[What to work on] Scan the listing beneath this sentence. Report each line with the word "turquoise".

[Provided data]
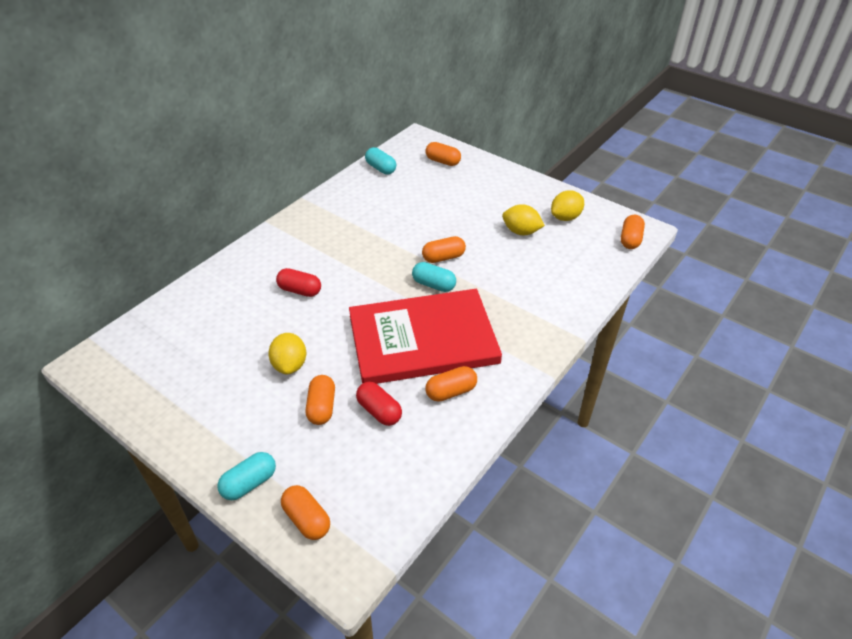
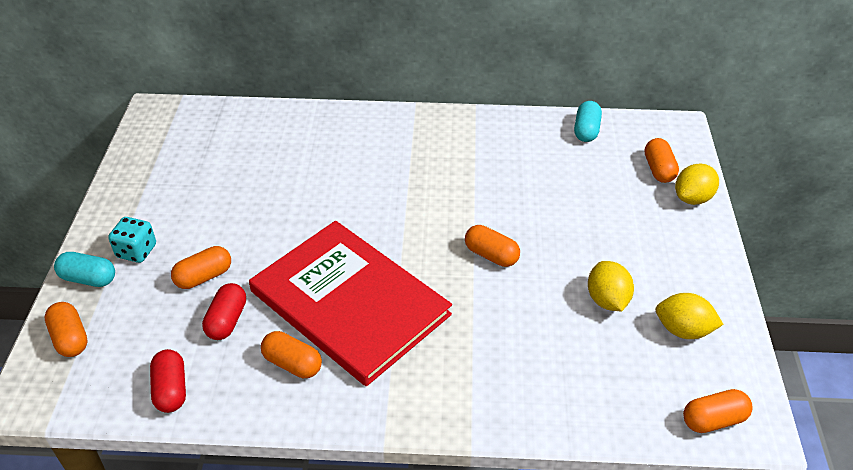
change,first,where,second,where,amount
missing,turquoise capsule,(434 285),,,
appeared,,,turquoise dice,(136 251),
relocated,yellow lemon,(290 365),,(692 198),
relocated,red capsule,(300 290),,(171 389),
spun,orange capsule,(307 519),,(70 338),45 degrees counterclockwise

[Solution to the exercise]
missing,turquoise capsule,(434 285),,,
appeared,,,turquoise dice,(136 251),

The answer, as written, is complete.